- _TASK OBJECTIVE_
In the data that follows, find the line with "black box: 2 -> 0"; transcribe it, every later line up to the one with "red apple: 2 -> 3", and that line as well, exactly and with no others.

- _Entries taken from a collection_
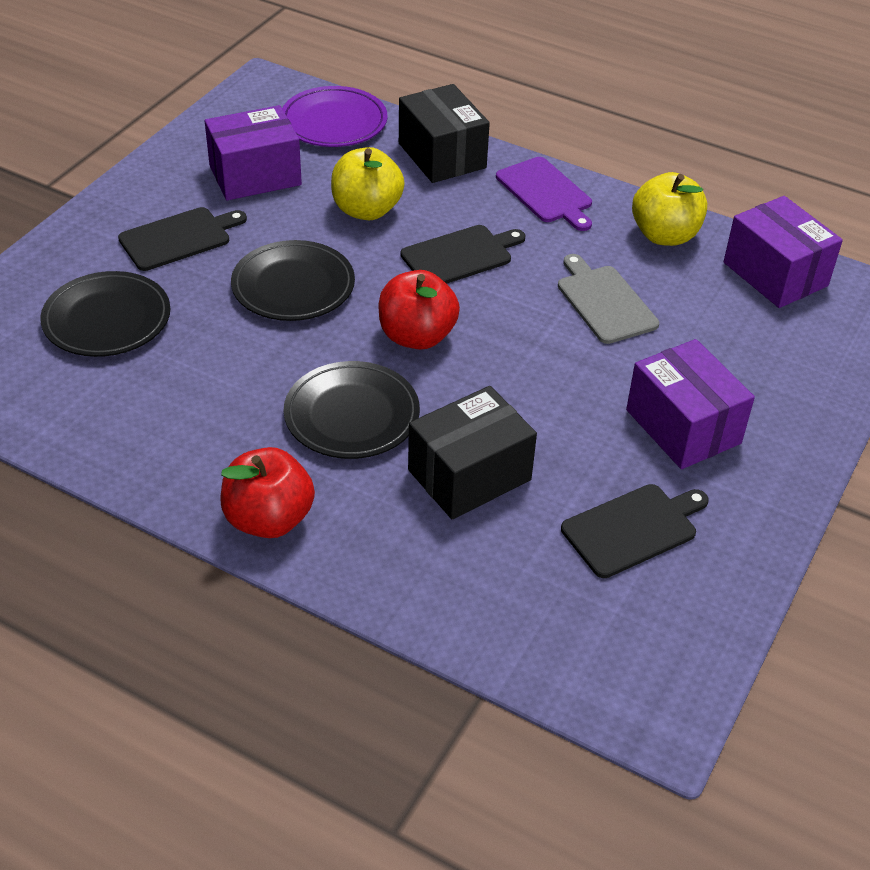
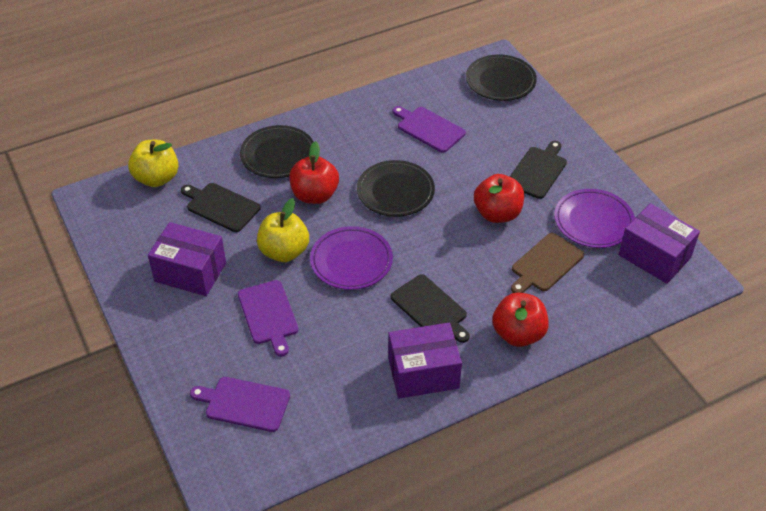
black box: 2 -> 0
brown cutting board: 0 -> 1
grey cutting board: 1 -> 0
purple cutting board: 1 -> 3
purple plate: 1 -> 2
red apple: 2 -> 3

...

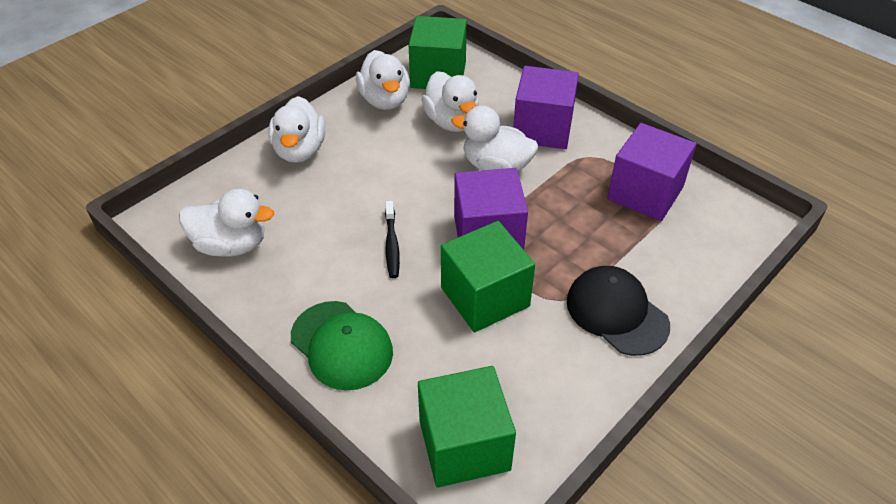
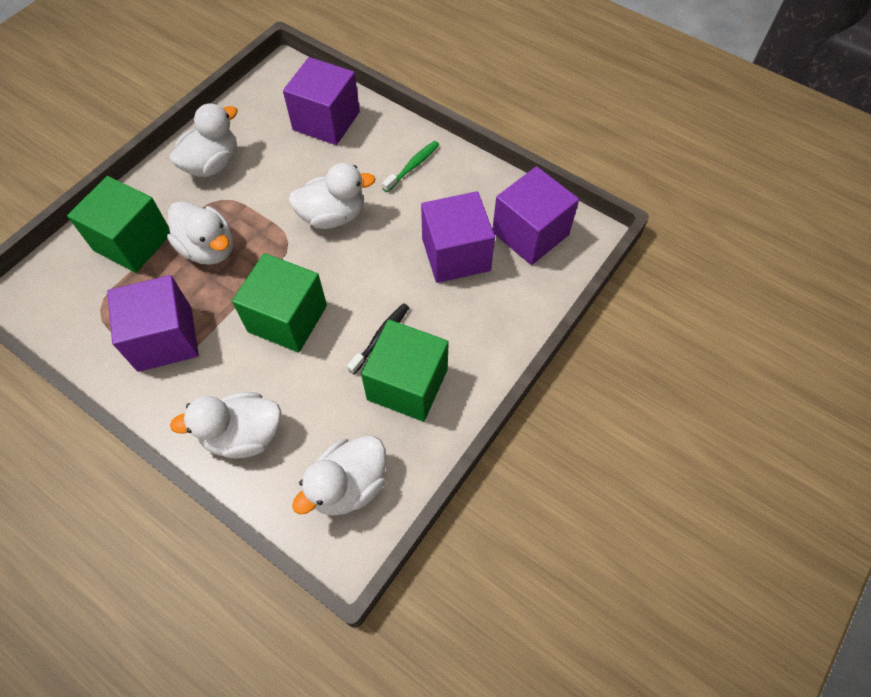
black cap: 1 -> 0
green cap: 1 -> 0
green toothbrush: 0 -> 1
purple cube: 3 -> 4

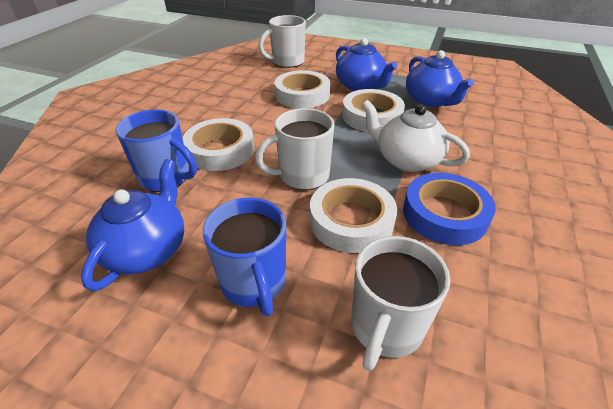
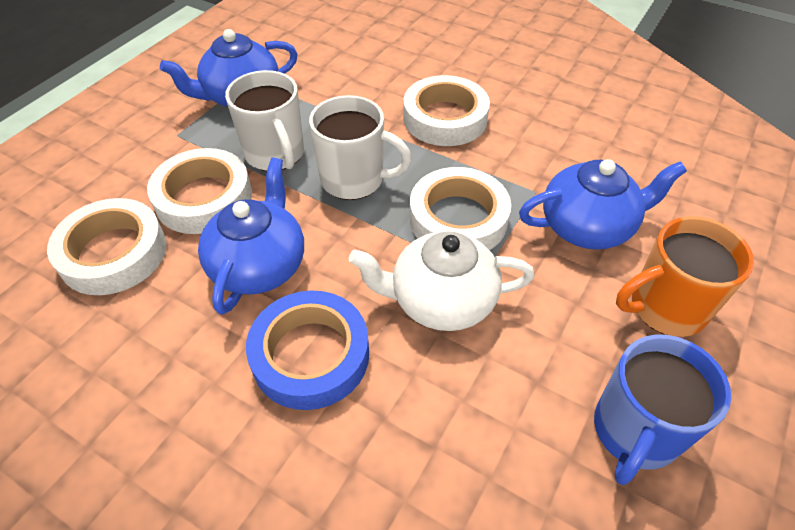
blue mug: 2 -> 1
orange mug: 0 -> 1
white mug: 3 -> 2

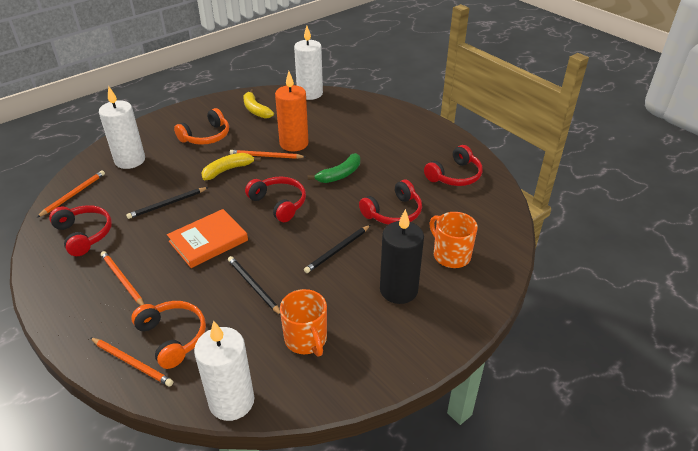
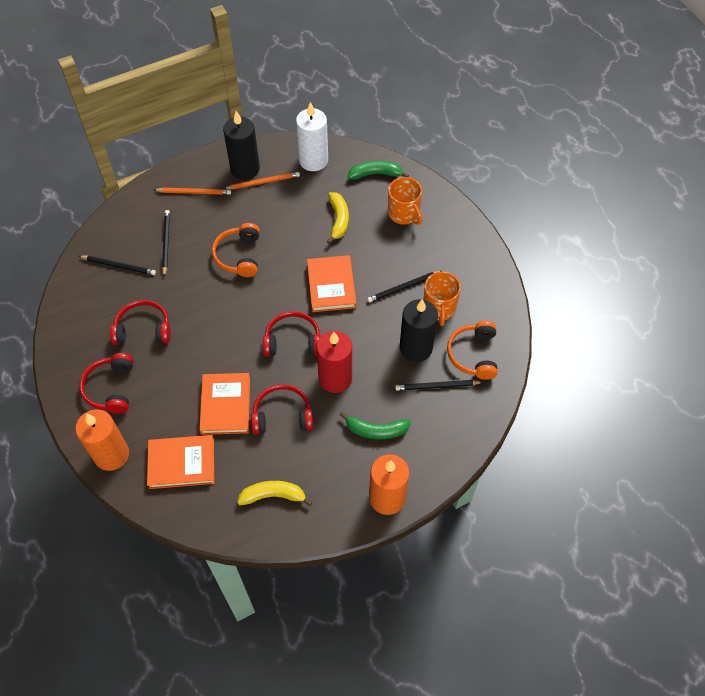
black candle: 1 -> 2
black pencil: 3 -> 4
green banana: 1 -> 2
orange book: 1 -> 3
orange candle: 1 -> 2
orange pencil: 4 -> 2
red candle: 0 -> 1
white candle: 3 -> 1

---

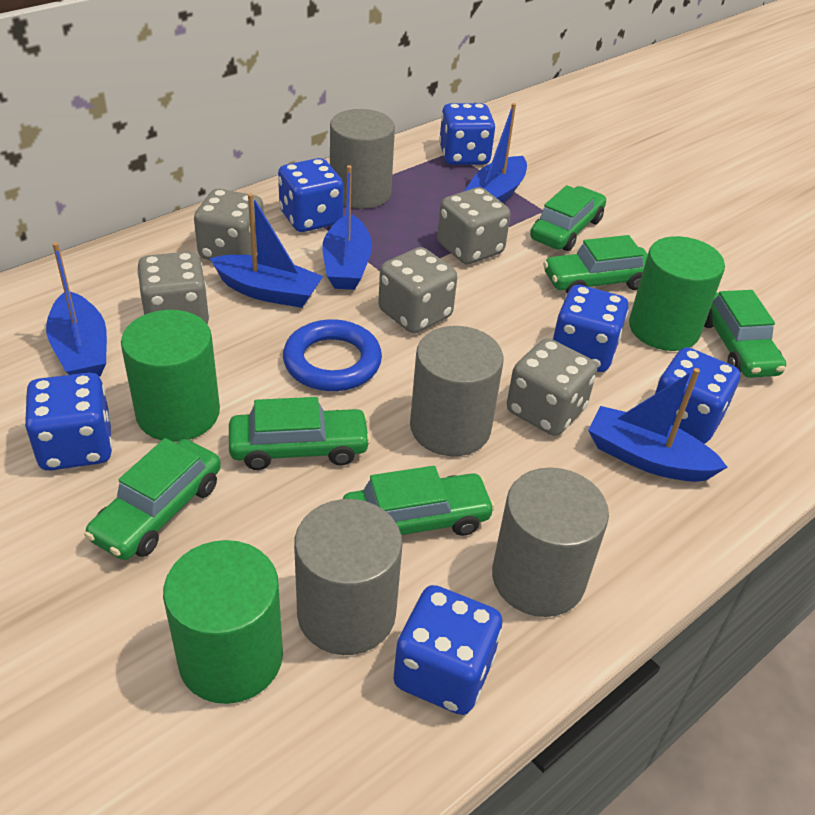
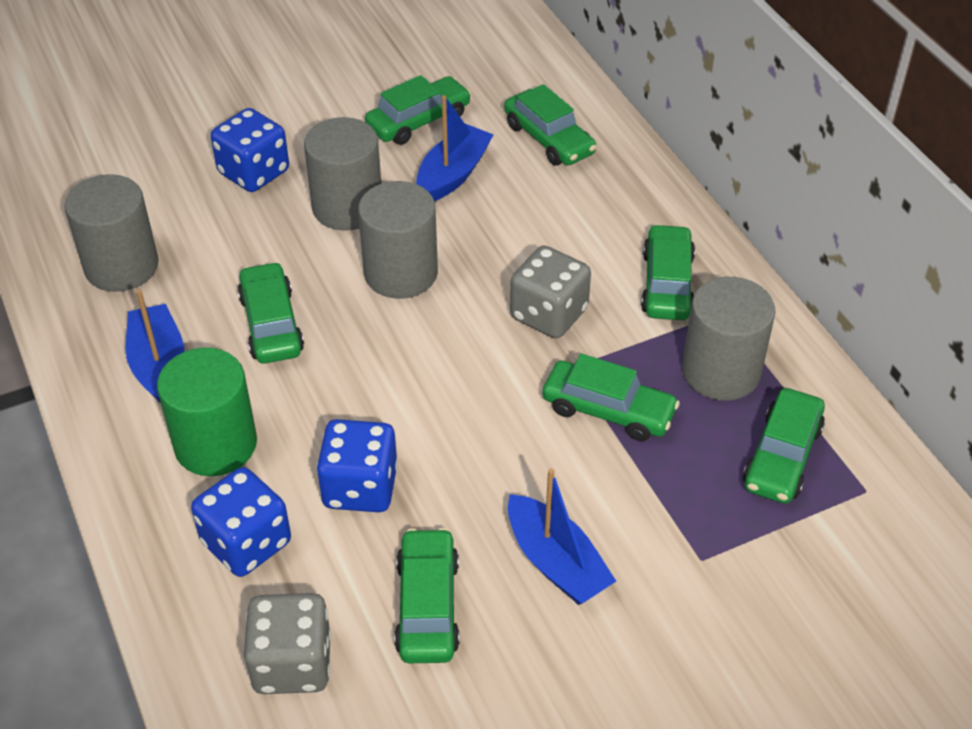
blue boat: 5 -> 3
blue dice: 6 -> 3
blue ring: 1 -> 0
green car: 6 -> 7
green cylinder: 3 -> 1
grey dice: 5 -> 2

- _ANSWER BOX_
black box: 2 -> 0
brown cutting board: 0 -> 1
grey cutting board: 1 -> 0
purple cutting board: 1 -> 3
purple plate: 1 -> 2
red apple: 2 -> 3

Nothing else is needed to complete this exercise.